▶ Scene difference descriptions
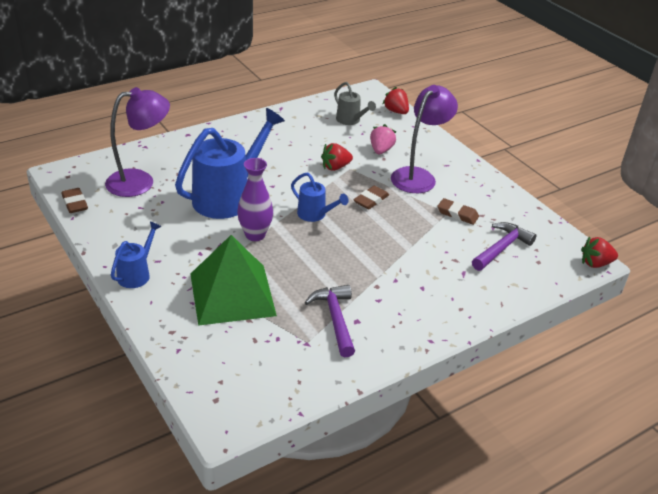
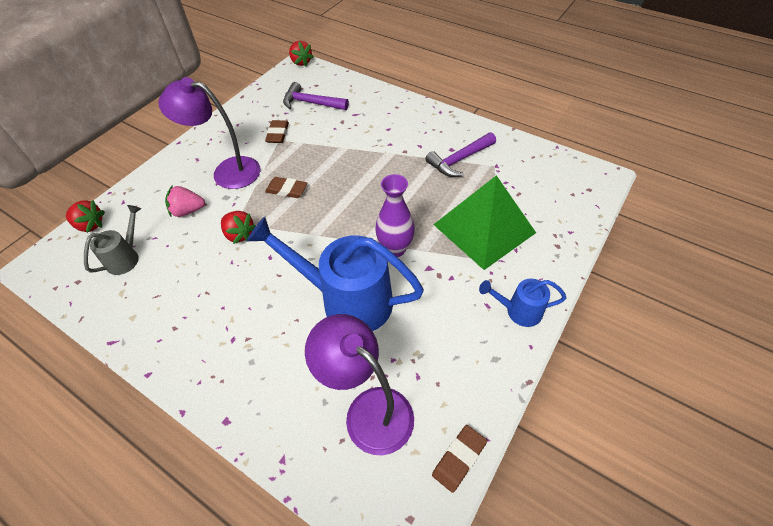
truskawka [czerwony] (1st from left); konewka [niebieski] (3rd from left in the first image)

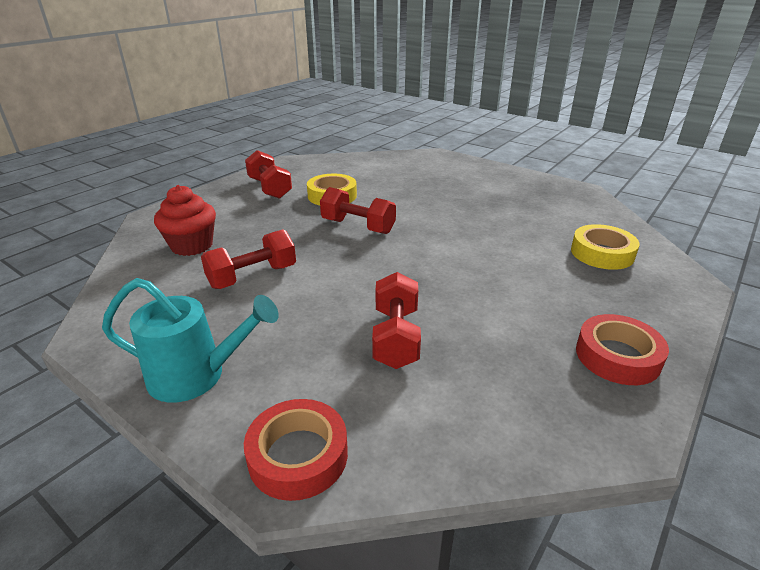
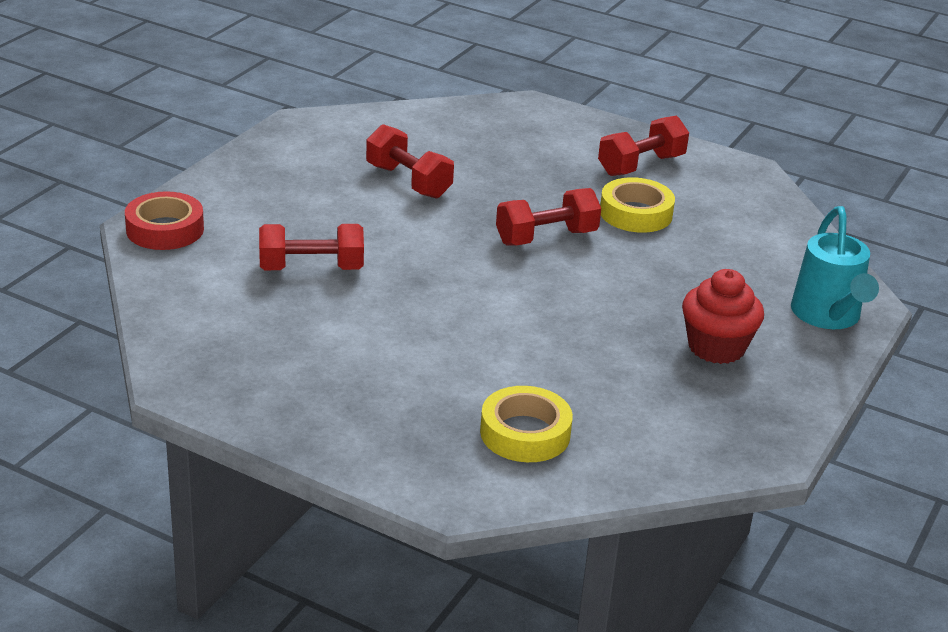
hantel [czerwony] (3rd from left); muffinka [czerwony]; konewka [turkusowy]; taśma klejąca [czerwony] (2nd from left in the first image)

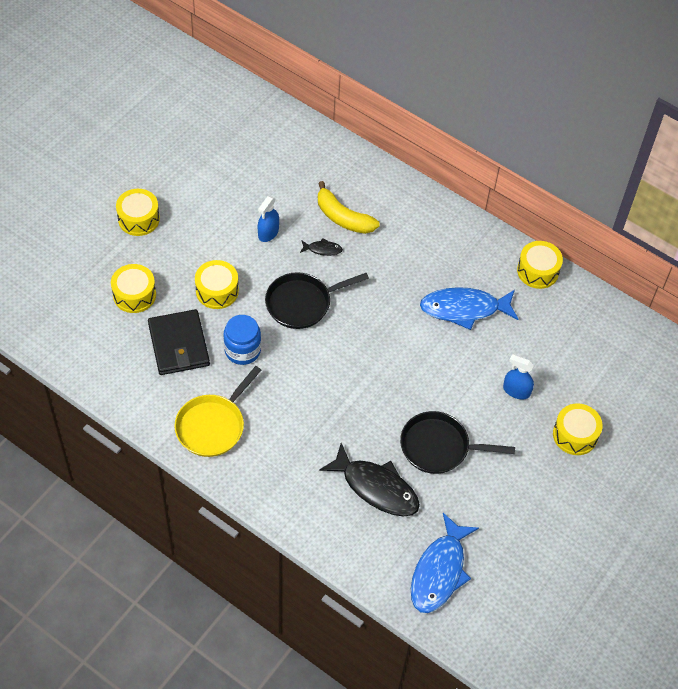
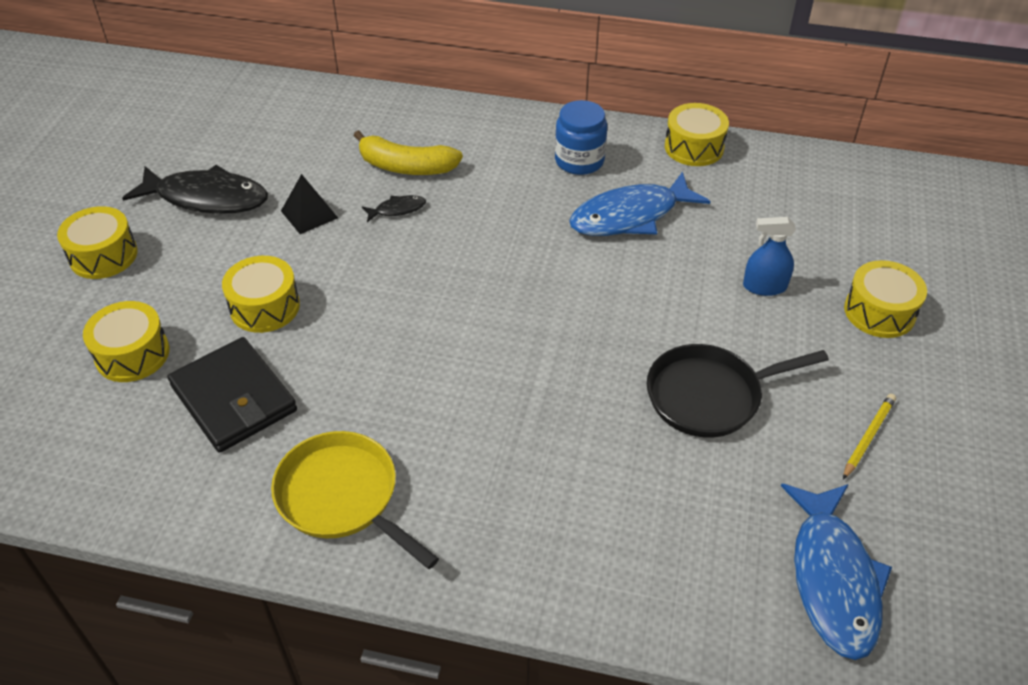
ryba [czarny] (1st from left); patelnia [żółty]; piramida [czarny]; słoik [niebieski]; ołówek [żółty]; patelnia [czarny] (1st from left in the first image)

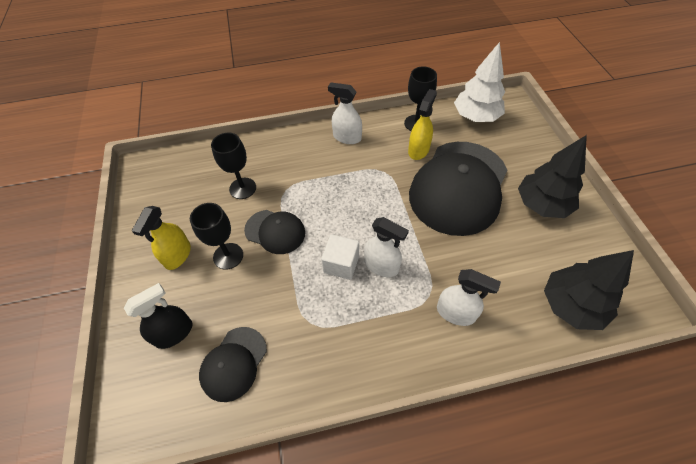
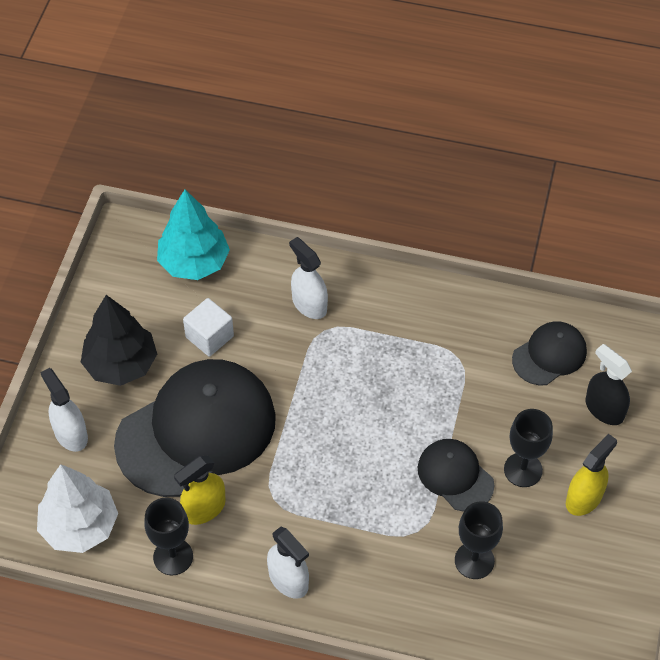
spryskiwacz [biały] (1st from left); drzewko [turkusowy]; sześcian [biały]; spryskiwacz [czarny]

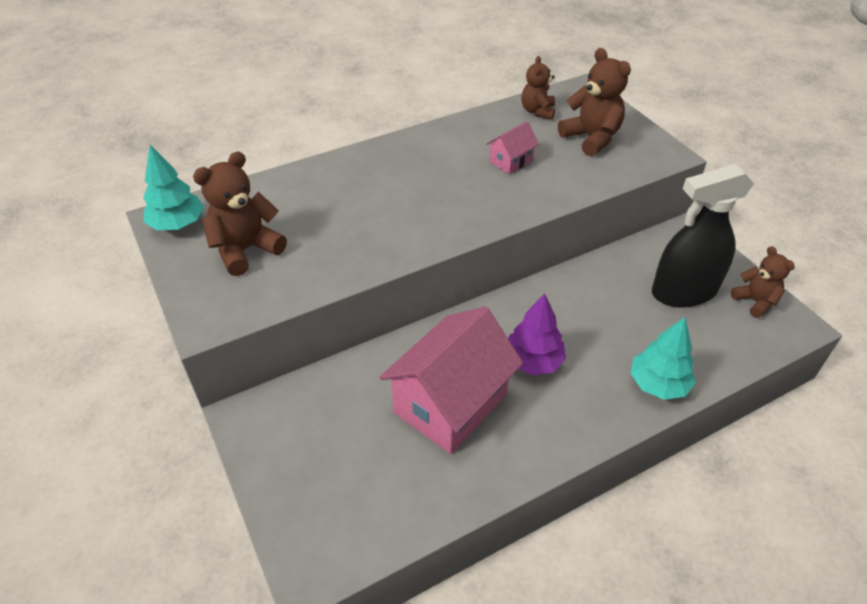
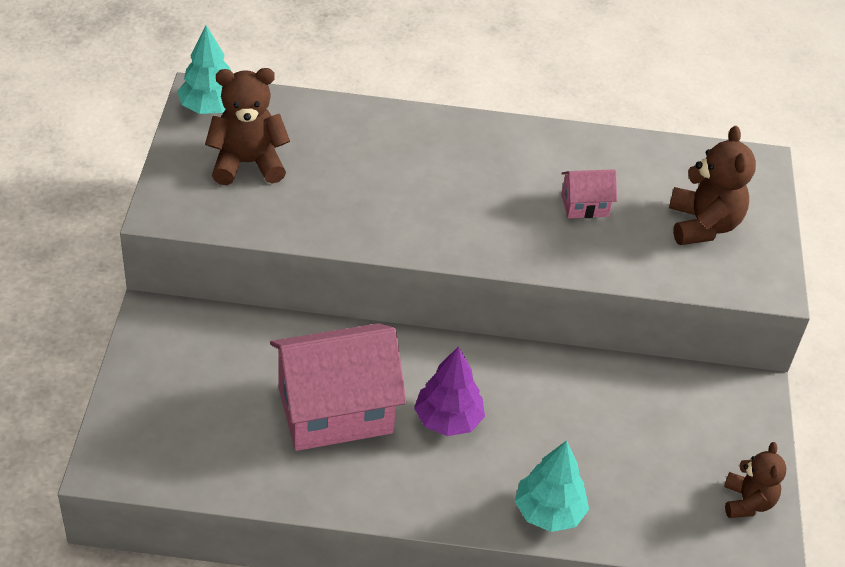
miś [brązowy] (2nd from left in the first image); spryskiwacz [czarny]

▶ Exercise
Write the lines from the line containing "ryba [czarny] (1st" through the last line of the data out again exactly, and only those lines; pictures stay out.

▶ Reply
ryba [czarny] (1st from left); patelnia [żółty]; piramida [czarny]; słoik [niebieski]; ołówek [żółty]; patelnia [czarny] (1st from left in the first image)

spryskiwacz [biały] (1st from left); drzewko [turkusowy]; sześcian [biały]; spryskiwacz [czarny]

miś [brązowy] (2nd from left in the first image); spryskiwacz [czarny]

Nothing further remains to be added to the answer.